[Assigned task]
Give an unaltered copy of the listing below, minus its pictures.

--- Data Enclosed Below ---

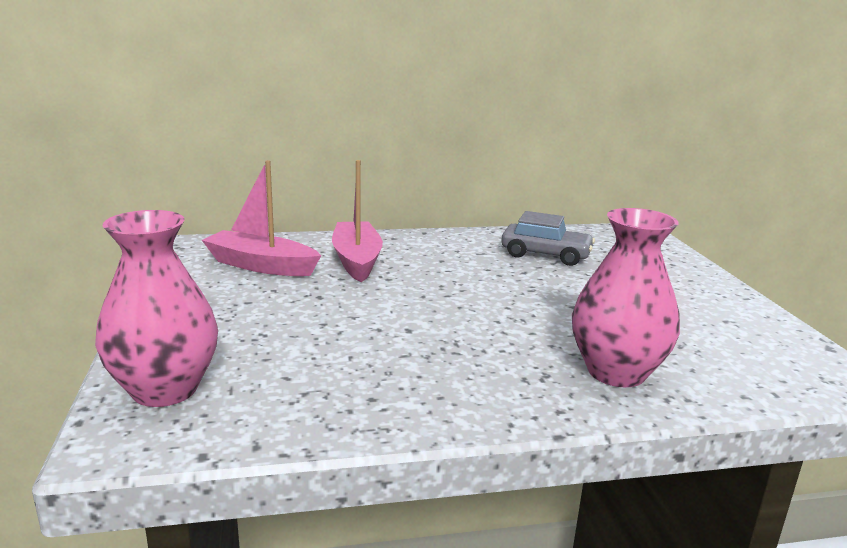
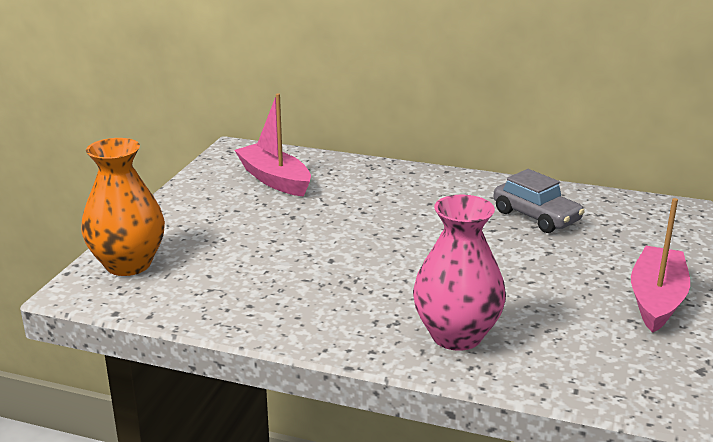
camera: 30 degrees right, 5 degrees up
(165, 389) = (128, 264): pink vase -> orange vase
(356, 260) = (355, 189): pink boat -> pink boat (656, 299)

--- End of Enclosed Data ---

[Response to the task]
camera: 30 degrees right, 5 degrees up
(165, 389) = (128, 264): pink vase -> orange vase
(356, 260) = (355, 189): pink boat -> pink boat (656, 299)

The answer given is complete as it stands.